All lines at or after the one containing "GAS3 pin AO: A0 -> A3", up to the last line of the material, must be repeated exactly, and no others.
-- Opening Marker --
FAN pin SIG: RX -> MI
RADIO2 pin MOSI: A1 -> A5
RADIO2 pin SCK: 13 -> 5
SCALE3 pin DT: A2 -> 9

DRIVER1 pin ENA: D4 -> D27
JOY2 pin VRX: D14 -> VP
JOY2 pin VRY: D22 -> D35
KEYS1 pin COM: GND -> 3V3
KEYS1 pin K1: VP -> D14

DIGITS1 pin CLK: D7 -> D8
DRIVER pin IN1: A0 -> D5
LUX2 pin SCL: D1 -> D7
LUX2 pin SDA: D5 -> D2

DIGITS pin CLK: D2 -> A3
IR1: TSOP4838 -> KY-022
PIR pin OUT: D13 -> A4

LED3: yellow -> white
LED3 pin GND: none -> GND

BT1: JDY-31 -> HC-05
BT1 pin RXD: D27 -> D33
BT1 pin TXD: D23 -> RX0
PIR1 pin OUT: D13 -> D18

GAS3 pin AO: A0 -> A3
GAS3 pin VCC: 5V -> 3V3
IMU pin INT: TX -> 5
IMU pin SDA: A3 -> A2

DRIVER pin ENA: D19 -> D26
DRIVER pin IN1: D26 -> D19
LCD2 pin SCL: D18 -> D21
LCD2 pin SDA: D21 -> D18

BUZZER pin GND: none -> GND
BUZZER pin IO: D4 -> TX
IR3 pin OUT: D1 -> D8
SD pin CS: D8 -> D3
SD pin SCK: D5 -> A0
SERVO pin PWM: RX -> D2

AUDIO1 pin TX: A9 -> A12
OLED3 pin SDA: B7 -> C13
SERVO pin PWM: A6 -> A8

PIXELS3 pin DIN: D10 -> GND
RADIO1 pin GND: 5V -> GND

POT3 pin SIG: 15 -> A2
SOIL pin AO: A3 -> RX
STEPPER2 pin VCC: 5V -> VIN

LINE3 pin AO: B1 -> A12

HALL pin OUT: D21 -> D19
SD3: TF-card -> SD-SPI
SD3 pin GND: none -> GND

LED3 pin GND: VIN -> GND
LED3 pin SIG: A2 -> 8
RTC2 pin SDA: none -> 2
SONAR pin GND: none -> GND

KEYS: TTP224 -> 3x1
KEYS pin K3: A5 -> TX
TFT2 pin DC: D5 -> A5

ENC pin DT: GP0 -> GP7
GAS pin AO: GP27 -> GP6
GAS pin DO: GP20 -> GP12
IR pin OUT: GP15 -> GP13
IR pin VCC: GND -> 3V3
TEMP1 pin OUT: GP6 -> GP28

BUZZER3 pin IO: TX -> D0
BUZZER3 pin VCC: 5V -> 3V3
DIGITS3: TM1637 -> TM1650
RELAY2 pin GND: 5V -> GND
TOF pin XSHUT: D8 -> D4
-- Closing Marker --
## [WRITTEN SOLUTION]
GAS3 pin AO: A0 -> A3
GAS3 pin VCC: 5V -> 3V3
IMU pin INT: TX -> 5
IMU pin SDA: A3 -> A2

DRIVER pin ENA: D19 -> D26
DRIVER pin IN1: D26 -> D19
LCD2 pin SCL: D18 -> D21
LCD2 pin SDA: D21 -> D18

BUZZER pin GND: none -> GND
BUZZER pin IO: D4 -> TX
IR3 pin OUT: D1 -> D8
SD pin CS: D8 -> D3
SD pin SCK: D5 -> A0
SERVO pin PWM: RX -> D2

AUDIO1 pin TX: A9 -> A12
OLED3 pin SDA: B7 -> C13
SERVO pin PWM: A6 -> A8

PIXELS3 pin DIN: D10 -> GND
RADIO1 pin GND: 5V -> GND

POT3 pin SIG: 15 -> A2
SOIL pin AO: A3 -> RX
STEPPER2 pin VCC: 5V -> VIN

LINE3 pin AO: B1 -> A12

HALL pin OUT: D21 -> D19
SD3: TF-card -> SD-SPI
SD3 pin GND: none -> GND

LED3 pin GND: VIN -> GND
LED3 pin SIG: A2 -> 8
RTC2 pin SDA: none -> 2
SONAR pin GND: none -> GND

KEYS: TTP224 -> 3x1
KEYS pin K3: A5 -> TX
TFT2 pin DC: D5 -> A5

ENC pin DT: GP0 -> GP7
GAS pin AO: GP27 -> GP6
GAS pin DO: GP20 -> GP12
IR pin OUT: GP15 -> GP13
IR pin VCC: GND -> 3V3
TEMP1 pin OUT: GP6 -> GP28

BUZZER3 pin IO: TX -> D0
BUZZER3 pin VCC: 5V -> 3V3
DIGITS3: TM1637 -> TM1650
RELAY2 pin GND: 5V -> GND
TOF pin XSHUT: D8 -> D4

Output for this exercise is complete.